[[ INPUT DATA, beginning ]]

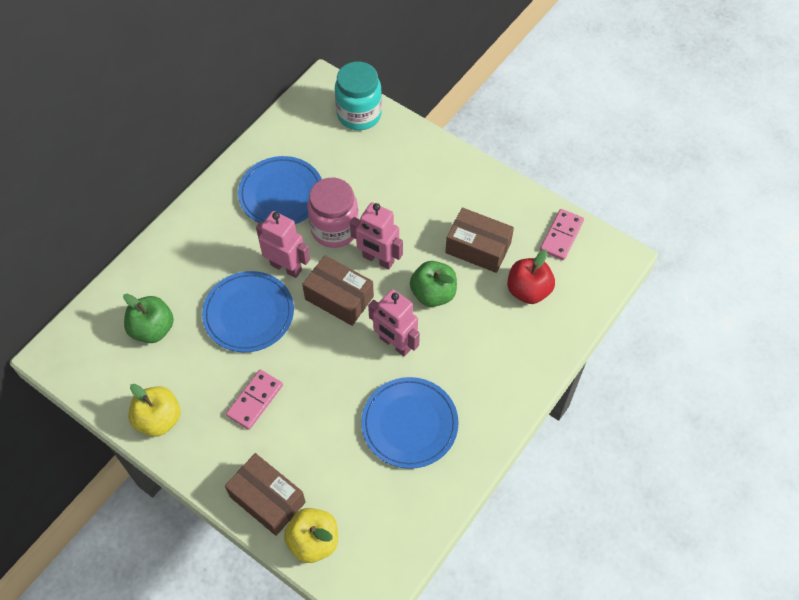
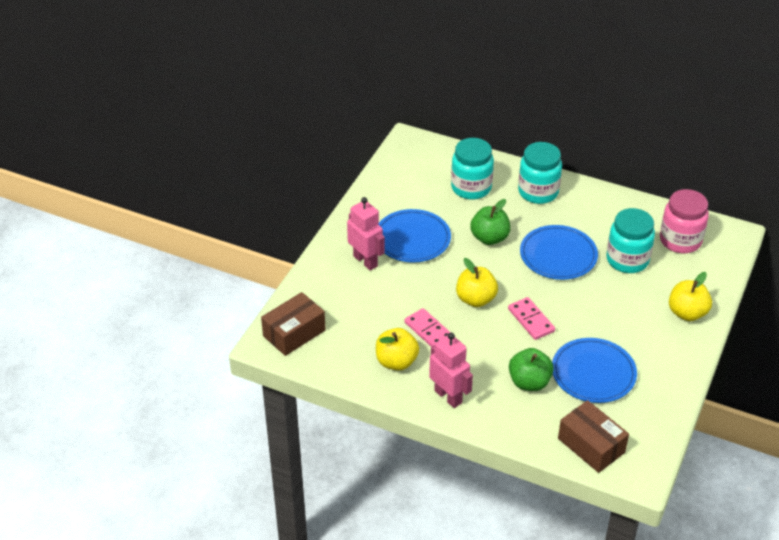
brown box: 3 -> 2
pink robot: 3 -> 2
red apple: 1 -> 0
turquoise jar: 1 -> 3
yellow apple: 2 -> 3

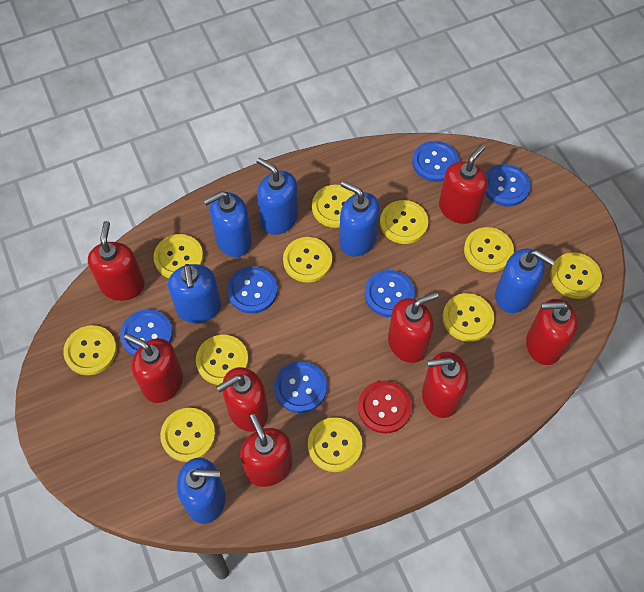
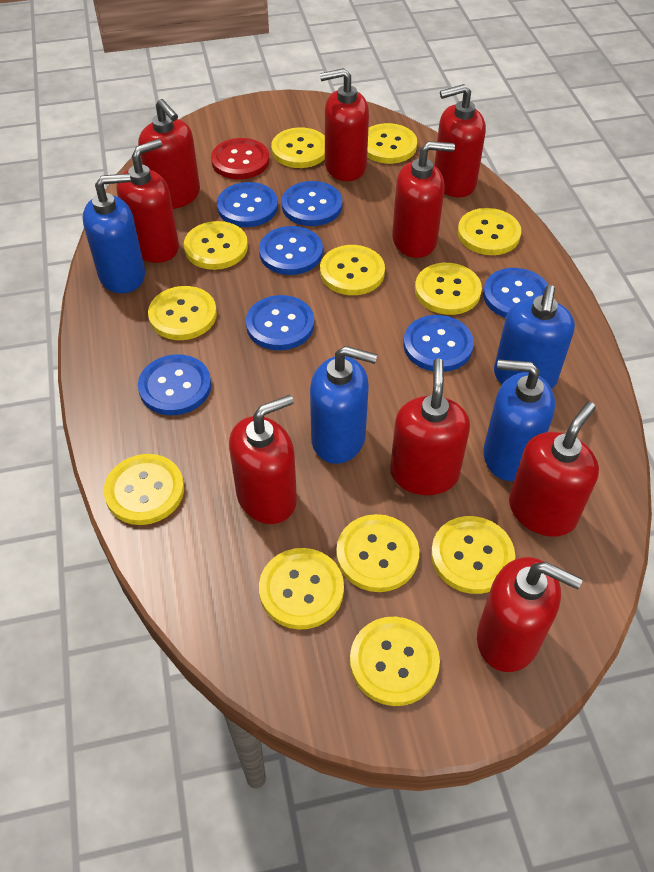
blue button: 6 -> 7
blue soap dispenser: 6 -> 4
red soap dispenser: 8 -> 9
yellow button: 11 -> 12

[[ INPUT DATA, end ]]
[[ INPUT DATA, beginning ]]

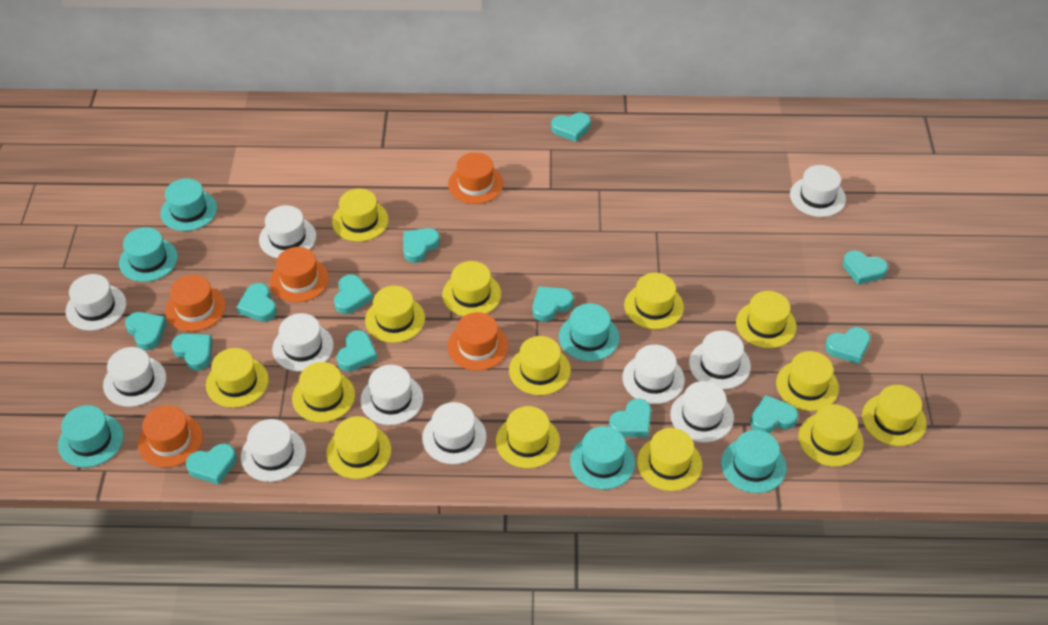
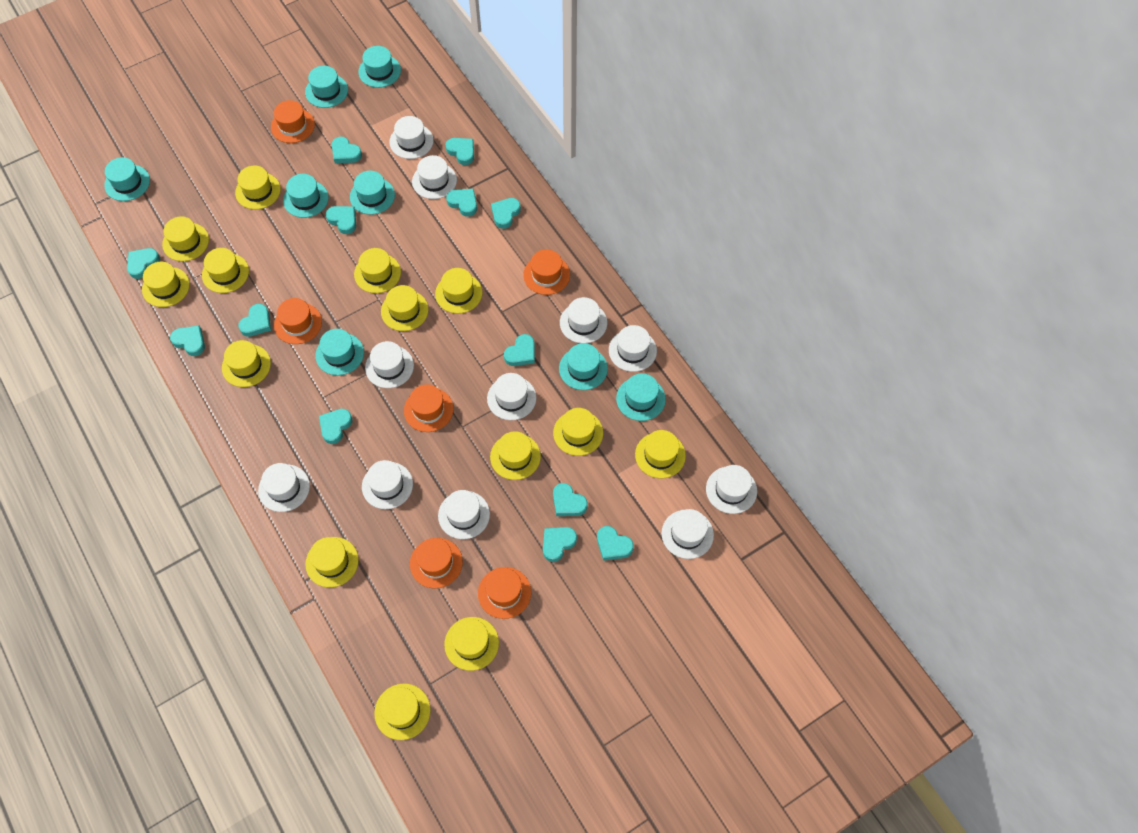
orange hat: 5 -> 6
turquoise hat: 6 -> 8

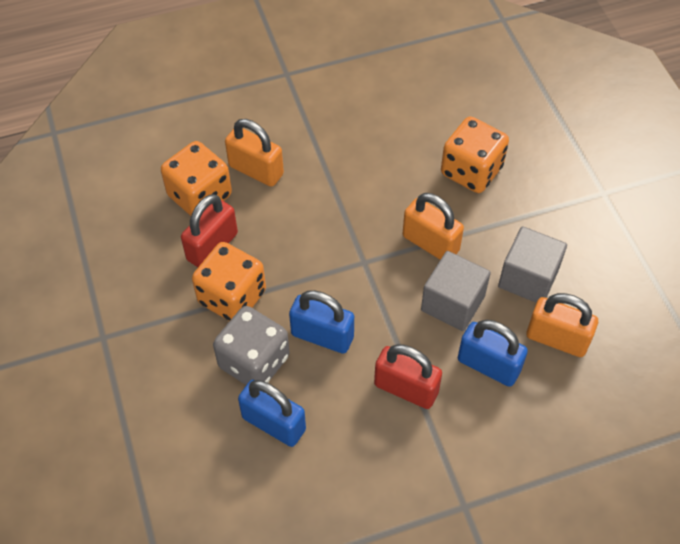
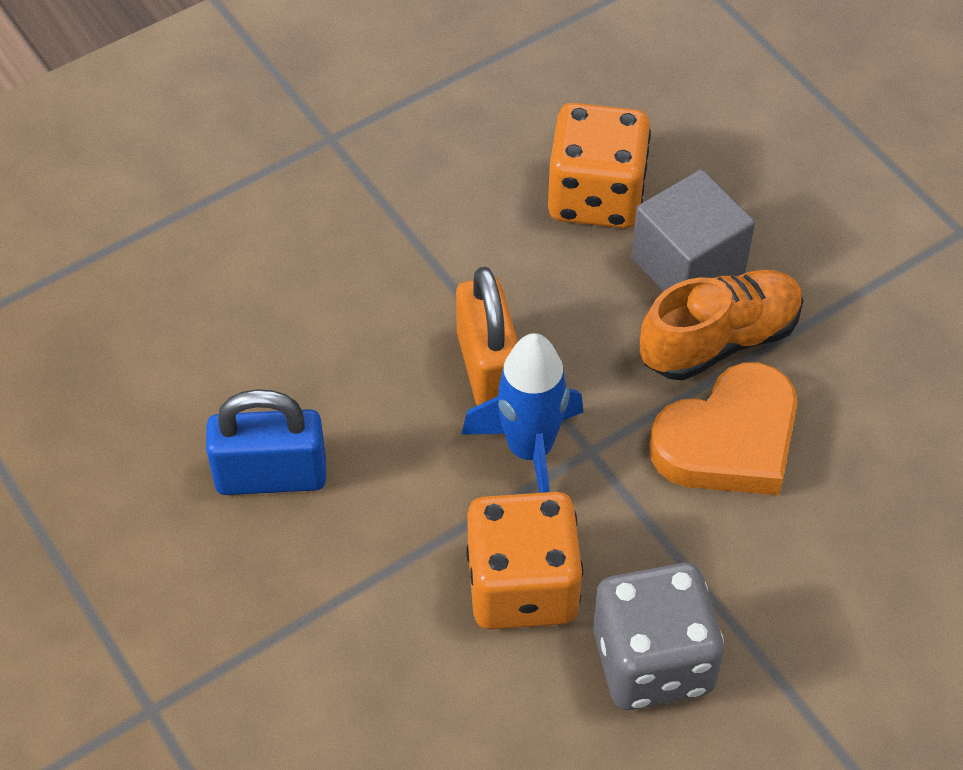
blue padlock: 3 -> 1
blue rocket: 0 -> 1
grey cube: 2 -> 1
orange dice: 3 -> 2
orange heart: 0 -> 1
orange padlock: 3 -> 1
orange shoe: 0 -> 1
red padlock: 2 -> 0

[[ INPUT DATA, end ]]
[[ INPUT DATA, beginning ]]

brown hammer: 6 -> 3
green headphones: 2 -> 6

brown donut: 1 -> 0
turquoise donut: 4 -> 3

[[ INPUT DATA, end ]]

EXERCISE DIRECTIONS: In the listing above, transcribe exactly everything from the line containing "blue padlock: 3 -> 1" down to the line containing "red padlock: 2 -> 0", including both and nothing more.

SOLUTION TO THE PROBLEM:
blue padlock: 3 -> 1
blue rocket: 0 -> 1
grey cube: 2 -> 1
orange dice: 3 -> 2
orange heart: 0 -> 1
orange padlock: 3 -> 1
orange shoe: 0 -> 1
red padlock: 2 -> 0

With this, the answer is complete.